:: Data supplied ::

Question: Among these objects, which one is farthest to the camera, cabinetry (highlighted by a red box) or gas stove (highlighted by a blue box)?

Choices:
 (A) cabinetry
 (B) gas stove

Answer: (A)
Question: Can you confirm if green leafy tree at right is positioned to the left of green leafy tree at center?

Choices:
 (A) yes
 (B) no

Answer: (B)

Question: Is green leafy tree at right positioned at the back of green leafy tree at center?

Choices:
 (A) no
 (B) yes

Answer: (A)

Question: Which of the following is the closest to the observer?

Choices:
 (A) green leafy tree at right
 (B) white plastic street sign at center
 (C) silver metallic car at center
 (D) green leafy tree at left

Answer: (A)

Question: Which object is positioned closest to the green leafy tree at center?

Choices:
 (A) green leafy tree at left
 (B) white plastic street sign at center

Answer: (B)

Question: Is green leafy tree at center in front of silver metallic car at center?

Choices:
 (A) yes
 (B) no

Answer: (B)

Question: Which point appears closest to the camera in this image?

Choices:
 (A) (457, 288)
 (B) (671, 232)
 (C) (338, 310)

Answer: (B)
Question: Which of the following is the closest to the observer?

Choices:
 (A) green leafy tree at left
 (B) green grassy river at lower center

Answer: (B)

:::

Count the lines in the records above that contain the word "metallic", and give only the number.

[Solution to this task] 2